**Required action:**
From the line containing "grey house: 3 -> 6" through the last line of the records, print every line exactly and nothing more.

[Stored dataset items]
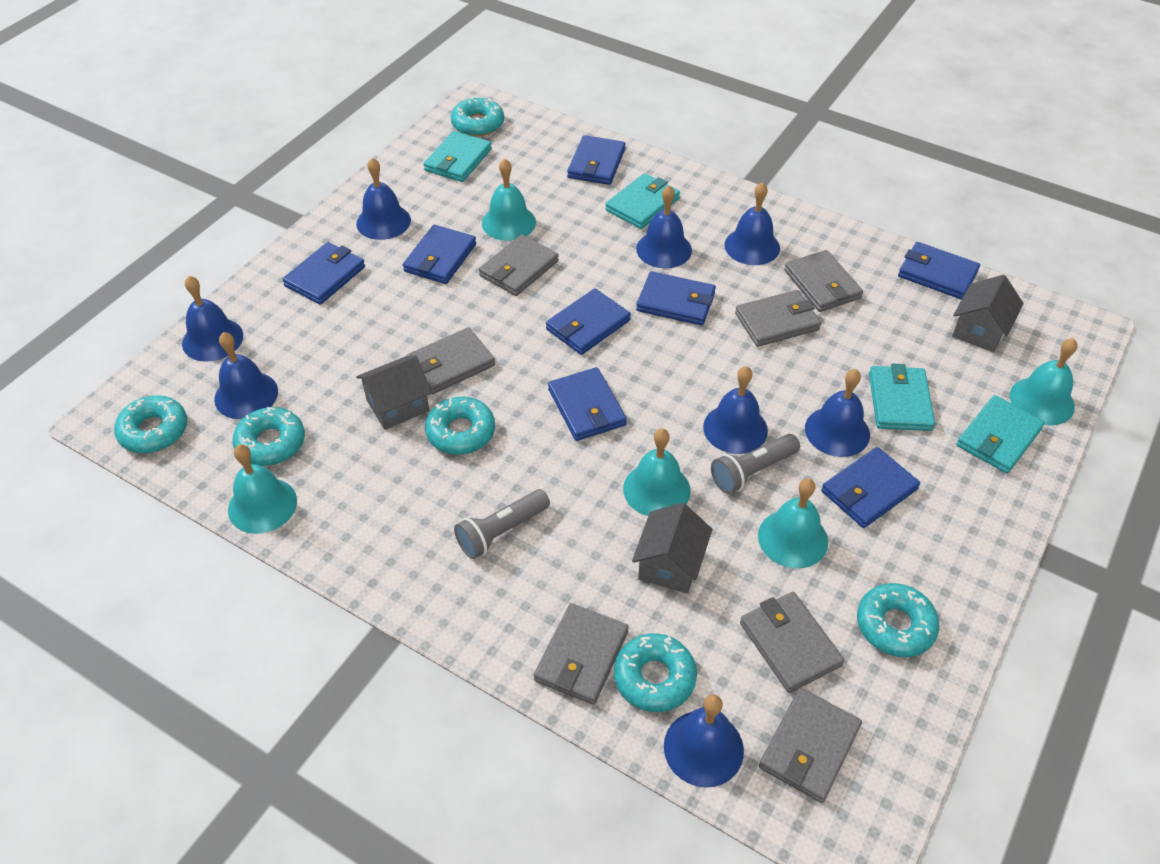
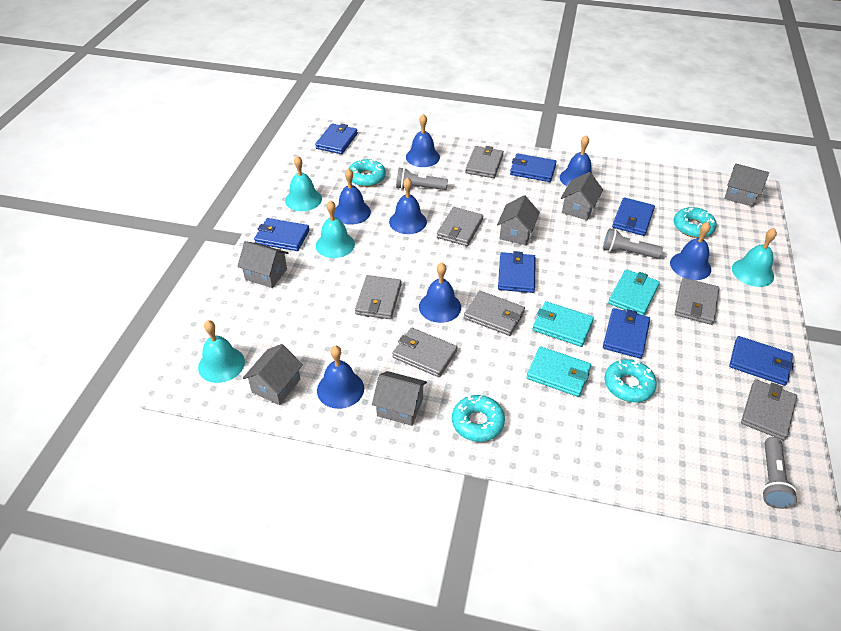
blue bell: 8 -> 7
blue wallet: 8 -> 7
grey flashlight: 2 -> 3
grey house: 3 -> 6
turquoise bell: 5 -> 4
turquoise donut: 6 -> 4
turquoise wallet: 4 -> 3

**Result for this task:**
grey house: 3 -> 6
turquoise bell: 5 -> 4
turquoise donut: 6 -> 4
turquoise wallet: 4 -> 3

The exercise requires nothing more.